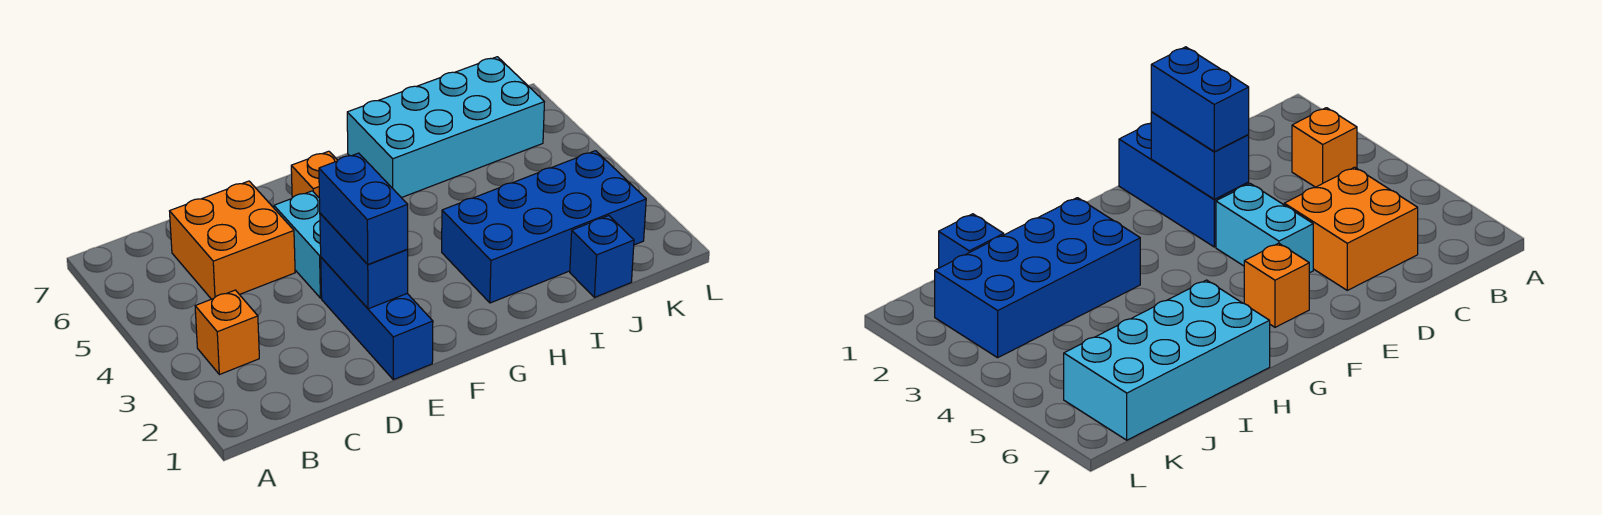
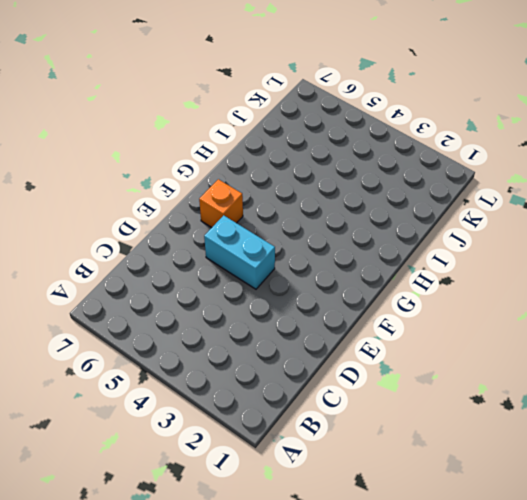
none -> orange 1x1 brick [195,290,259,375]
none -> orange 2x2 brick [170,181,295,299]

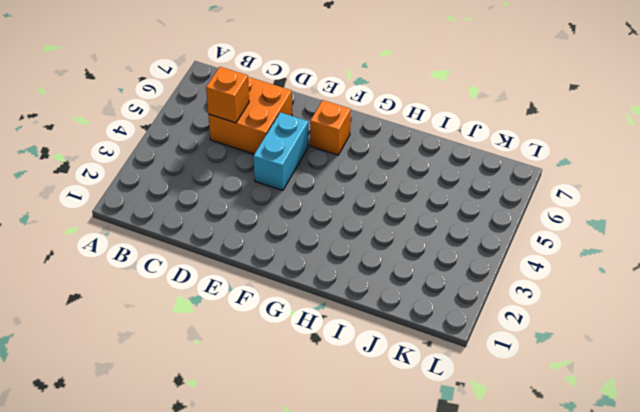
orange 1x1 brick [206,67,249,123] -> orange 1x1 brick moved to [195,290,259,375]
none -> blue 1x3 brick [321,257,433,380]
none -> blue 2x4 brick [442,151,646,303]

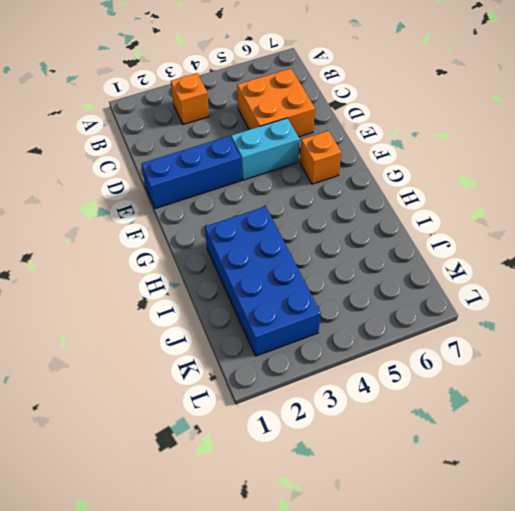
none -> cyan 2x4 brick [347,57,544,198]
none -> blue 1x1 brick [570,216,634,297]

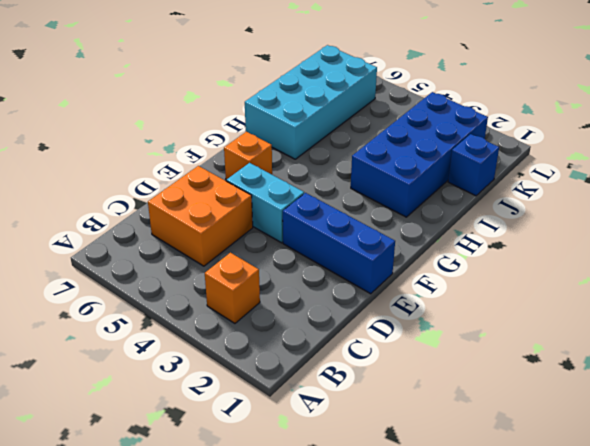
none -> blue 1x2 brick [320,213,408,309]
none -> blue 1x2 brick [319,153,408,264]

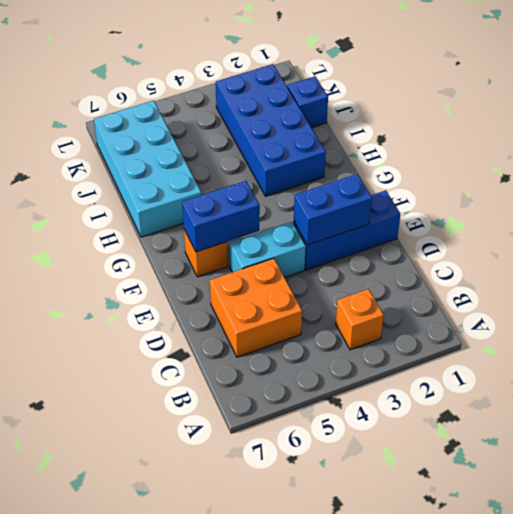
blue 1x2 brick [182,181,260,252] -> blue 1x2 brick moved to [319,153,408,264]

Exercise details: Take the lines from the one that contains "none -> orange 2x2 brick [170,181,295,299]" down to the last line of the listing above, both included, and set them down exactly, leaving out pictures.

Completed exercise:
none -> orange 2x2 brick [170,181,295,299]

orange 1x1 brick [206,67,249,123] -> orange 1x1 brick moved to [195,290,259,375]
none -> blue 1x3 brick [321,257,433,380]
none -> blue 2x4 brick [442,151,646,303]

none -> cyan 2x4 brick [347,57,544,198]
none -> blue 1x1 brick [570,216,634,297]

none -> blue 1x2 brick [320,213,408,309]
none -> blue 1x2 brick [319,153,408,264]

blue 1x2 brick [182,181,260,252] -> blue 1x2 brick moved to [319,153,408,264]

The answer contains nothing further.